### The exercise:
Extract every line of the listing below that contains the string "kern", matching case exactly.
####
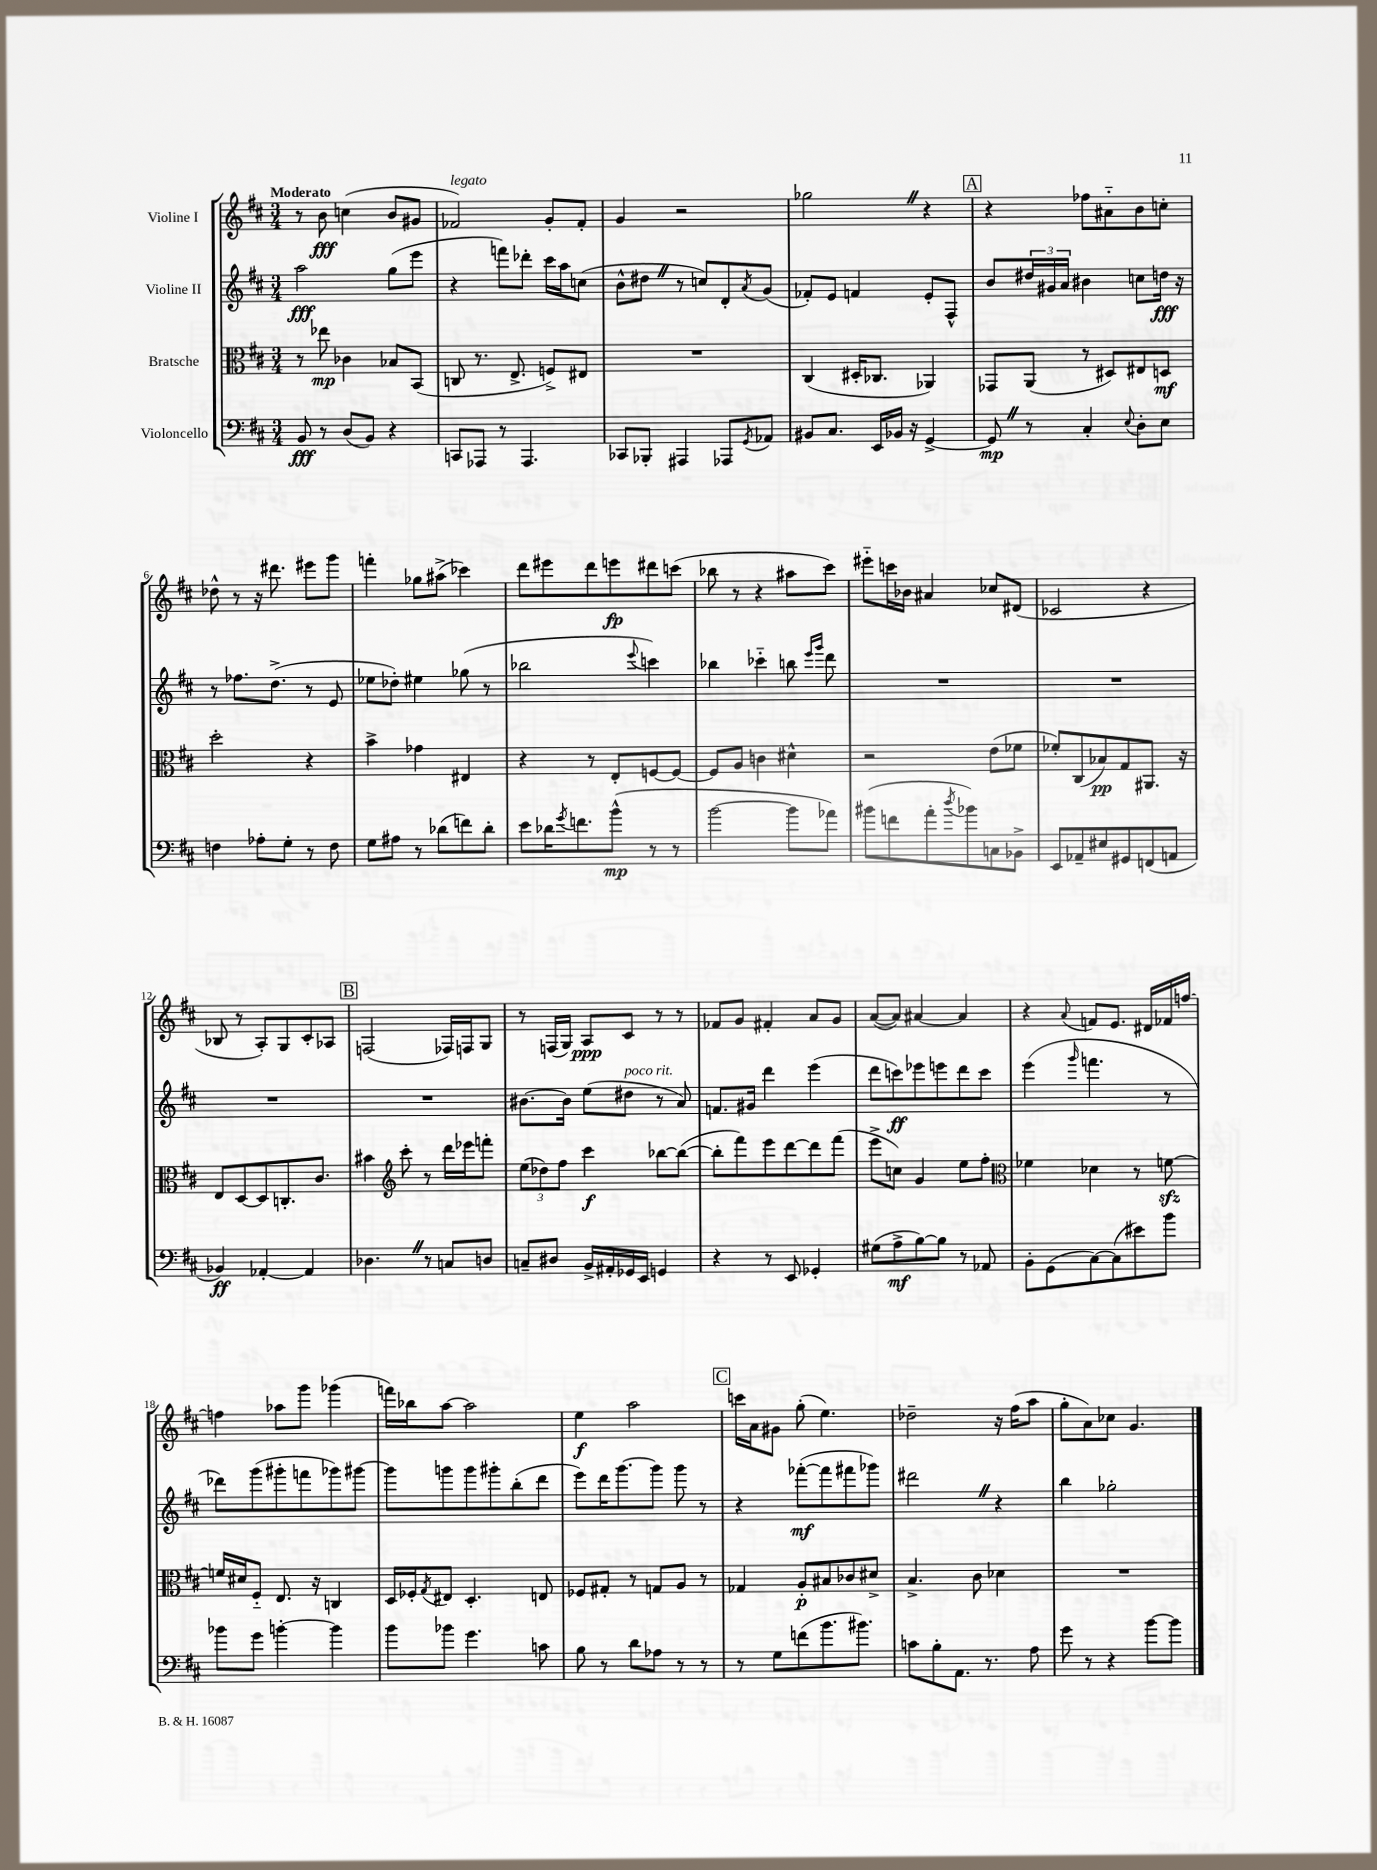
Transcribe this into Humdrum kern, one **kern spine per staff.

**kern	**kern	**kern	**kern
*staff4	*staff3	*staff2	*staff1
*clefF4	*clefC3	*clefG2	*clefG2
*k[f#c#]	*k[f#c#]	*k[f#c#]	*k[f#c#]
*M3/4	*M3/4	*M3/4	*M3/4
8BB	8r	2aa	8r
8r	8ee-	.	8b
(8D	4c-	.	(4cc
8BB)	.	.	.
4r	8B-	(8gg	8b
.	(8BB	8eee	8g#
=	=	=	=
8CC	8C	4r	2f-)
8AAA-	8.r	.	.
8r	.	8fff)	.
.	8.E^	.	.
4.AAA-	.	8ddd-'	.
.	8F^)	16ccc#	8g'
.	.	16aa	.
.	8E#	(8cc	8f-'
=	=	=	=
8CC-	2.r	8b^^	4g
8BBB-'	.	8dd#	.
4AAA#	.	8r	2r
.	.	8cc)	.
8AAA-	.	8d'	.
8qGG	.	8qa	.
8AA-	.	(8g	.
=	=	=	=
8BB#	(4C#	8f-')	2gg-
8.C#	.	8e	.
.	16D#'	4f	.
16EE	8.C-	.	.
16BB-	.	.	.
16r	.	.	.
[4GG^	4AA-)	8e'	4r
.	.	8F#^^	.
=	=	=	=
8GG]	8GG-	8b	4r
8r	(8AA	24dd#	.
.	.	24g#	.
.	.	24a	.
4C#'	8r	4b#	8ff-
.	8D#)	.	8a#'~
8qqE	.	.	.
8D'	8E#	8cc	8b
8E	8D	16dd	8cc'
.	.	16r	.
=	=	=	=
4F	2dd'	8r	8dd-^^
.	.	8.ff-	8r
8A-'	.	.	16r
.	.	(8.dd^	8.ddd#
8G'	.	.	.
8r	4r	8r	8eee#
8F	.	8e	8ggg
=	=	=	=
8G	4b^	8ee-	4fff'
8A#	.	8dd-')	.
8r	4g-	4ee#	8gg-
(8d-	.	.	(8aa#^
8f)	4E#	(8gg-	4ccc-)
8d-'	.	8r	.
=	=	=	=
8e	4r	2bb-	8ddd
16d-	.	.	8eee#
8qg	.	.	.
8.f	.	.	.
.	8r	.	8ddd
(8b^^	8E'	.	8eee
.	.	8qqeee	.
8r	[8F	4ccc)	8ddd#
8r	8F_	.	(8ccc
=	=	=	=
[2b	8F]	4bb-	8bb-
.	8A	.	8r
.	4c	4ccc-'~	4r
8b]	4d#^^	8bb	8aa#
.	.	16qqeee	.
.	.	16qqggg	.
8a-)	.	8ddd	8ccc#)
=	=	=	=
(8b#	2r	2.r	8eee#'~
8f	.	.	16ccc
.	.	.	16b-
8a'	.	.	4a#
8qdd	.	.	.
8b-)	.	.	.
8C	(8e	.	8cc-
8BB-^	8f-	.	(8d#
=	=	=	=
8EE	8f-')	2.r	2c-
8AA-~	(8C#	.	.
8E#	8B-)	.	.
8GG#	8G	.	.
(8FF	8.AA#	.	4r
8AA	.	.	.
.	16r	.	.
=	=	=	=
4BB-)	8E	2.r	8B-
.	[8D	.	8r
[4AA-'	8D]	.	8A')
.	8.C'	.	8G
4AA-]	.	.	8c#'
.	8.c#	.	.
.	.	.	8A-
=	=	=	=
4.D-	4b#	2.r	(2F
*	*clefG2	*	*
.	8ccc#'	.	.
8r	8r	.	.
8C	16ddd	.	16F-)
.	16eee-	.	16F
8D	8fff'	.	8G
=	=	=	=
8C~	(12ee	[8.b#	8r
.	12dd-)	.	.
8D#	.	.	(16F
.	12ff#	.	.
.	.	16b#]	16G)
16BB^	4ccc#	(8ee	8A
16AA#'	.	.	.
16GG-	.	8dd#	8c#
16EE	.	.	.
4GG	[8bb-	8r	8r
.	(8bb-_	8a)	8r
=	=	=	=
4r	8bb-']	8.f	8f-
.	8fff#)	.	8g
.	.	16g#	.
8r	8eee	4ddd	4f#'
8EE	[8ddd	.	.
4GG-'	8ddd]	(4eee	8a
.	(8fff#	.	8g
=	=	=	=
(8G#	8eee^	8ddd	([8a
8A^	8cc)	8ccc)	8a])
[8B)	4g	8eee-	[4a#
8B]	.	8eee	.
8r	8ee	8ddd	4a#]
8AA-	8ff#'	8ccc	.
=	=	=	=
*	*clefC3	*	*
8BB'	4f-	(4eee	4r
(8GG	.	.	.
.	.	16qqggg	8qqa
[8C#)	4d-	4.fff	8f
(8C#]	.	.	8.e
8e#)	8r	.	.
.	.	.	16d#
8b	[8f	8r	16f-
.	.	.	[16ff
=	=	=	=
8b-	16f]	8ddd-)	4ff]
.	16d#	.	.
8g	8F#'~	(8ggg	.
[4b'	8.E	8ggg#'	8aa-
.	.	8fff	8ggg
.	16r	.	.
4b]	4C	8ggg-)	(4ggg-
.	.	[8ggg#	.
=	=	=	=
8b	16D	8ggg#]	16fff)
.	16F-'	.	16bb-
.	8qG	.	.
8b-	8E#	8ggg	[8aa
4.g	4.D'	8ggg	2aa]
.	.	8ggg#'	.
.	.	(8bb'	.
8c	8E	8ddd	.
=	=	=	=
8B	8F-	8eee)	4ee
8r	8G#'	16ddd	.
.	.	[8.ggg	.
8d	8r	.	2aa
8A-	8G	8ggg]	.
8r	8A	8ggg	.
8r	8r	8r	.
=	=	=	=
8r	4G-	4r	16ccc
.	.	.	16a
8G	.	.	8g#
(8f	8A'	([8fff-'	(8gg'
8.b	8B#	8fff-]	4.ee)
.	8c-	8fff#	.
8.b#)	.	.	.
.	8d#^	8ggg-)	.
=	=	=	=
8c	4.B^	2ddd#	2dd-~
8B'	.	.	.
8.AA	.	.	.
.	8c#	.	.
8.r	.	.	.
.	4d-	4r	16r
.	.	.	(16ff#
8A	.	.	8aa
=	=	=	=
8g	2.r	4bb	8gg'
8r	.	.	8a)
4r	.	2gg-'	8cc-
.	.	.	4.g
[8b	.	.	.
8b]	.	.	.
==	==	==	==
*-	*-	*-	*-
####
### Full solution:
Transcribe this into Humdrum kern, one **kern spine per staff.
**kern	**kern	**kern	**kern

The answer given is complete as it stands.